Instructions for the task: Retype the full set of data, character for character.

Source material:
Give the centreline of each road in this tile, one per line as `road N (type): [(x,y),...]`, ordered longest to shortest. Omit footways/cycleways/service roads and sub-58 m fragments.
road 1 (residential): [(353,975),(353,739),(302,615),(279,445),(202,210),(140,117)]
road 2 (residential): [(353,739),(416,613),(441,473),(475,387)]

Exercise response:
Give the centreline of each road in this tile, one per line as `road N (type): [(x,y),...]`, ordered longest to shortest. Omit footways/cycleways/service roads and sub-58 m fragments.
road 1 (residential): [(353,975),(353,739),(302,615),(279,445),(202,210),(140,117)]
road 2 (residential): [(353,739),(416,613),(441,473),(475,387)]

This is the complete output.